### PROBLEM DESCRIPTION
Each line of the data that includes the string "with" is to be copied out.

+ + + + + + +

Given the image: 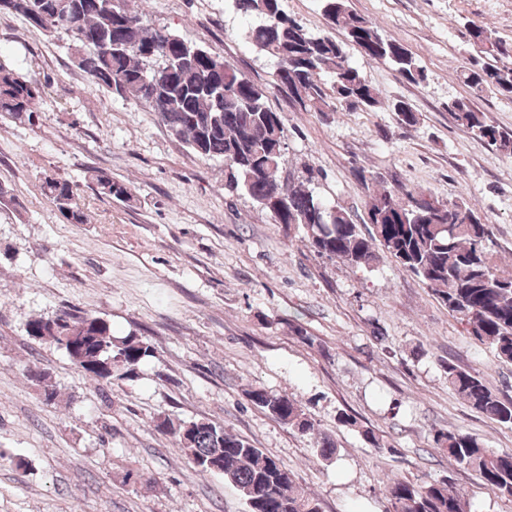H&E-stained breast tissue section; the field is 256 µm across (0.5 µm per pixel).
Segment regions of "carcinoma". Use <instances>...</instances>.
<instances>
[{
	"label": "carcinoma",
	"mask_w": 512,
	"mask_h": 512,
	"mask_svg": "<svg viewBox=\"0 0 512 512\" xmlns=\"http://www.w3.org/2000/svg\"><path fill=\"white\" fill-rule=\"evenodd\" d=\"M11 2L13 8L0 9V16L26 21L35 12L51 15L63 4H73L63 30L69 49L78 56V68L93 86L149 108L195 153L224 160L230 189L244 192L275 224L306 223L312 234L304 241L319 254L365 270L375 266L379 253L390 256L422 279L448 312L466 323L475 341L512 363V275L498 273L486 218L465 200L446 203L424 192L377 189L367 204L363 224L369 229L364 231L348 209L310 187L313 172L304 182L288 184L283 116L267 106L258 84L224 58L206 49L196 58L186 57L184 40L148 24L126 0ZM232 2L236 12L258 19L245 30V39L277 61V84L304 112L383 108L377 89L351 61L350 46L372 61L391 63L410 82L426 78L413 54L356 12L349 0H320L329 27L342 32V40L309 31L283 12L280 0ZM468 36L477 54L462 66L460 79L470 96L448 101V112L477 142L510 155L512 132L489 123L473 99L487 93L512 97V67L498 65L512 58V41L475 22ZM43 92L39 80L0 60V116L32 122ZM392 111L402 125L418 122L403 101L394 103ZM96 184L103 195L129 198L125 184L103 173L96 175ZM42 188L67 220L85 222L72 182L47 177ZM73 328L82 329V335L67 336ZM27 333L54 340L69 356L71 345L79 343L75 365L90 378L108 383L114 371L121 380L138 379L141 366L154 358L146 338L134 333L118 336L108 321L80 312L35 317ZM444 371L448 387L473 409L512 425L511 398L500 397L479 374L449 361ZM247 397L281 423L314 435L322 459L336 456L332 437L315 428L296 400L263 386L253 387ZM337 422L356 428L369 446L385 447L382 437L350 414L339 413ZM178 435L181 449L201 472L216 471L208 463L220 461L216 472L236 486L244 501L259 500L260 512H321L318 500L296 484L285 466L223 426L201 418L179 425ZM433 442L453 464L476 472L495 496L512 501V451H495L479 437L457 431H438ZM385 499L386 512H468L467 501L449 476L420 483L394 478L385 486Z\"/></svg>",
	"instance_id": "obj_1"
}]
</instances>
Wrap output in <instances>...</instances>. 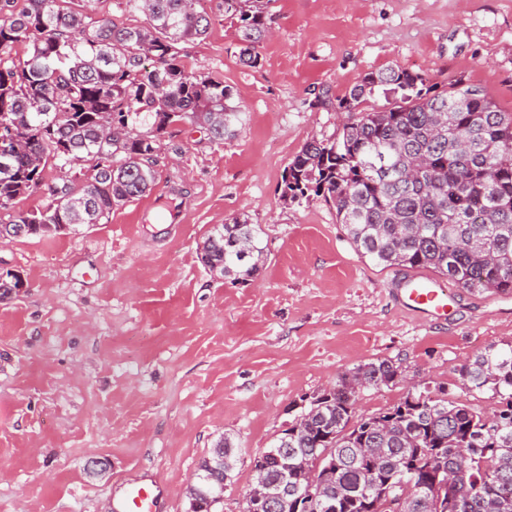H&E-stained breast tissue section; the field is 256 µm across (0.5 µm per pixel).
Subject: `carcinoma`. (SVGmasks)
Returning <instances> with one entry per match:
<instances>
[{
    "mask_svg": "<svg viewBox=\"0 0 512 512\" xmlns=\"http://www.w3.org/2000/svg\"><path fill=\"white\" fill-rule=\"evenodd\" d=\"M0 0V226L49 237L98 224L154 181V159L173 124L203 122L222 141L240 106L224 80L186 68L182 45L214 19L198 0H112L130 24L99 10L104 0ZM273 0H223L240 62L259 63ZM18 44L24 55L13 53ZM381 96L385 104L371 100ZM349 114L333 140H311L288 164L283 204L321 199L336 209L358 253L385 267L430 269L469 291L512 293V112L459 76L445 88L391 68L372 72L337 99ZM91 174L76 185L78 161ZM58 177L46 183L47 169ZM47 187L49 202L12 213L13 201ZM259 225L233 218L209 231L200 260L244 282L264 263ZM389 360L354 367L309 398L254 461V481L288 477L309 510L278 512H512V345L490 347L461 370L463 385L500 398L492 413L447 389L413 388L382 412L358 415L364 389L398 381ZM233 470V447L216 448ZM453 493L435 502L440 471Z\"/></svg>",
    "mask_w": 512,
    "mask_h": 512,
    "instance_id": "carcinoma-1",
    "label": "carcinoma"
}]
</instances>
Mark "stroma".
Segmentation results:
<instances>
[{
  "mask_svg": "<svg viewBox=\"0 0 512 512\" xmlns=\"http://www.w3.org/2000/svg\"><path fill=\"white\" fill-rule=\"evenodd\" d=\"M203 7L215 22L182 62L230 85L242 121L220 141L169 127L150 191L108 220L0 243V273L24 280L0 299V512H111L121 475L159 483L158 512H188L222 437L237 461L216 512H242L253 461L296 404L377 359L401 380L363 391L359 413L398 404L409 381L497 405L460 371L512 343V293L458 288L447 320L415 316L395 294L408 269L360 256L335 209L283 205L279 187L306 142L340 132L333 98L372 71L441 86L462 74L512 112V0H274L255 67L221 0ZM235 217L260 225L266 250L243 283L198 258Z\"/></svg>",
  "mask_w": 512,
  "mask_h": 512,
  "instance_id": "obj_1",
  "label": "stroma"
}]
</instances>
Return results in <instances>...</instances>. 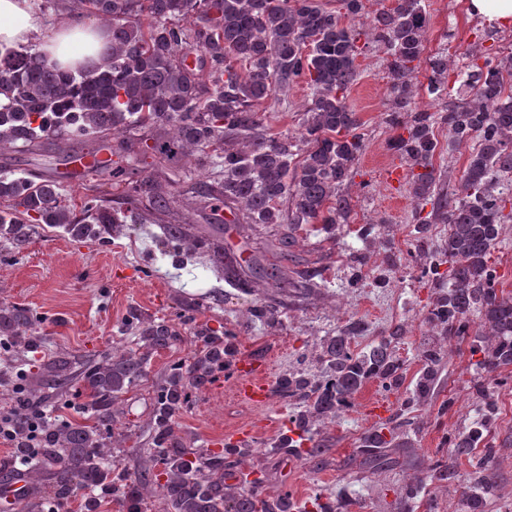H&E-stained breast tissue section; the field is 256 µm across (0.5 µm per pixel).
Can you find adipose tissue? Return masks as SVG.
I'll return each instance as SVG.
<instances>
[{
  "instance_id": "obj_1",
  "label": "adipose tissue",
  "mask_w": 512,
  "mask_h": 512,
  "mask_svg": "<svg viewBox=\"0 0 512 512\" xmlns=\"http://www.w3.org/2000/svg\"><path fill=\"white\" fill-rule=\"evenodd\" d=\"M0 41L37 43L48 65L74 60L82 65H103L101 47L90 35L73 30L70 23L41 24L34 0H0Z\"/></svg>"
}]
</instances>
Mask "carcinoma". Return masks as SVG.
Segmentation results:
<instances>
[{
    "label": "carcinoma",
    "mask_w": 512,
    "mask_h": 512,
    "mask_svg": "<svg viewBox=\"0 0 512 512\" xmlns=\"http://www.w3.org/2000/svg\"><path fill=\"white\" fill-rule=\"evenodd\" d=\"M72 19L84 13L108 28L107 65L76 73L49 68L35 46L0 43V149L17 143L36 145L48 139L97 143L125 158V164L98 167V183L88 187L81 211L66 202L61 183L52 176H0V238L21 247L29 240L31 224L62 228L76 238H96L113 223L111 208L103 205L100 187L123 188L130 219L141 224L139 197H151L156 214L168 211L173 193L144 174L146 168L179 171L184 163L211 172L220 180L200 183L192 190L213 209L222 207L233 223L256 224L289 231L266 244L276 262L265 269L278 288H292L283 276V262L298 244L295 232L304 224L333 230L348 222L354 166L365 148L362 123L348 105V92L358 77L356 59L362 48L376 45L387 54L390 107L385 123L394 132L388 141L410 172V192L417 206L431 205L430 216L417 218L418 241L427 245L429 225L446 224L448 232L435 249L427 251L425 275L450 265L448 285H438L425 317L433 336L465 339L473 318L479 319L472 353L482 354L476 366L488 374L512 366V296L496 288V270L490 255L500 242L504 224V191L512 192L499 176L512 172V96L505 94L503 75H512V52L487 56L478 42L471 44L466 78L459 99L439 112L417 111L413 73L426 60L428 93L437 100L448 90V55L423 58L429 17L421 0H397L379 13L369 31L346 25L319 0H71ZM186 24L181 25L176 19ZM198 54L197 65L187 63L184 49ZM484 60L478 64V60ZM310 90L300 129L271 133L258 106L298 81ZM155 129L153 145L140 148L131 135L138 125ZM448 130V150L469 149L460 176L461 193L438 189L433 159L440 149L436 132ZM289 202L283 211V202ZM165 236L203 253L211 247L203 237H186L181 224L164 226ZM224 276L245 290L249 283L237 267L215 253ZM35 315L20 305L0 304V337L32 347L37 336L21 337ZM127 324L146 349L163 348L181 339L174 324L144 321L132 312ZM359 324L352 323L323 345L325 370L319 379L291 374L282 389L297 397L305 409L295 426L312 438L319 423L340 418L342 402L370 379L397 386L402 363L384 343L364 351L352 348ZM200 356L186 374L182 362L169 366L166 381L154 391L151 421L152 465L134 475H113L103 428L112 423L120 397L145 372L146 357L111 349L80 365L51 357L36 374L46 392L61 393L76 380L86 393L82 420L50 421L39 417L31 404L26 375L13 374L12 438L18 463L35 481L52 475L44 490L48 502L68 500L93 488L86 512L112 502L114 492L129 504L128 512L155 499L164 512H290L289 497L269 501L260 496L261 482L251 481L240 491L224 492V468L236 463L248 449L229 443L218 452L195 457L176 434V417L194 392L228 369L229 348L224 337L206 326L194 332ZM441 348L432 346L418 357L424 369L416 380L407 406L422 407L434 386ZM479 418L451 433L448 458L430 464L406 481L397 494L414 501L431 485L448 482L459 494V512H487L499 498V475L494 449L462 474L459 460L483 442L497 419L498 409L484 385ZM389 441L375 430L363 439V453L374 465L392 462L385 449Z\"/></svg>",
    "instance_id": "cac0c4a2"
}]
</instances>
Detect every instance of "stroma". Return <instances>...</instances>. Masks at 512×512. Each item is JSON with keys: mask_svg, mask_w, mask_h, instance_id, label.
Listing matches in <instances>:
<instances>
[{"mask_svg": "<svg viewBox=\"0 0 512 512\" xmlns=\"http://www.w3.org/2000/svg\"><path fill=\"white\" fill-rule=\"evenodd\" d=\"M430 16L425 43L426 55L448 52L462 60L474 40H481L491 54L512 50V29H502L469 17L462 0H423ZM358 77L349 93V104L363 123L366 149L355 164L354 182L349 188L351 216L348 223L330 233L321 225L309 224L298 230L300 245L295 261L286 263L284 273L295 288L280 294L264 275L266 261L258 252L271 229L227 228V210H214L195 203L186 194L181 177L155 173V180L167 183L175 195L172 217L189 214L191 232L209 235L231 257H252V267L243 277L251 284L243 293L220 280L210 265L200 273L188 271L181 247L161 237L152 223L133 224L125 210H118L112 232L98 241L74 240L63 230L42 224L31 227L28 242L14 248L0 240V301L19 303L32 309L37 323L28 335L38 337L37 347L23 350L19 360L26 373L36 372L48 354L83 360L108 351L114 342L139 349L140 343L126 324L129 310L145 320L176 321L181 300L194 302V322L181 326L185 342L150 351L145 377L130 386L115 407L112 423V466L125 473L139 472L147 463L146 448L152 445L150 399L170 363L183 360L192 368L196 347L188 342L197 324L223 328L240 360L257 359L267 366L271 388L266 406H255L233 391L230 375H219L198 391L178 420L176 433L186 447L204 451L208 441L224 431L250 426L267 415H278L277 428L247 439L249 452L238 467L261 474L263 497L282 495L291 499L313 497L349 498V512H457V496L447 487L435 496L420 494L406 503L396 489L405 478L448 455V436L477 415L473 379L480 376L470 340L432 338L424 319L434 298L429 278L420 267L425 255L417 247L415 208L408 182L387 183L384 165L395 162L388 148L391 132L383 117L390 103L386 55L368 48L358 56ZM308 100L305 85L294 86L286 101H268L266 120L274 131H294ZM63 154L57 143L39 147L17 146L0 152V173L13 175L48 174L64 170ZM378 225L387 243L365 249L358 235L360 227ZM366 252L357 287H348L351 257ZM276 310L271 322L250 320L248 311L256 304ZM361 322L357 342L365 351L387 340L406 365L397 390L384 391L378 381H367L351 399L342 418L320 430L315 439L298 431L293 417L299 399L288 397L279 381L288 373L322 375L325 364L321 347L348 320ZM439 342L445 350L436 387L425 411L414 413L405 435L393 443L391 453L399 464L373 475L363 464L364 435L381 424L369 411L373 401L385 403L398 413L411 395L421 364V347ZM499 417L492 431L495 464L501 493L512 502V379L496 387ZM319 442L322 458H309L311 442Z\"/></svg>", "mask_w": 512, "mask_h": 512, "instance_id": "obj_1", "label": "stroma"}]
</instances>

+ + + + + + +

### RESPONSE BELOW
Returning <instances> with one entry per match:
Detect every instance of "stroma". Return <instances>...</instances>. Masks at 512×512. Each item is JSON with keys: mask_svg, mask_w, mask_h, instance_id, label.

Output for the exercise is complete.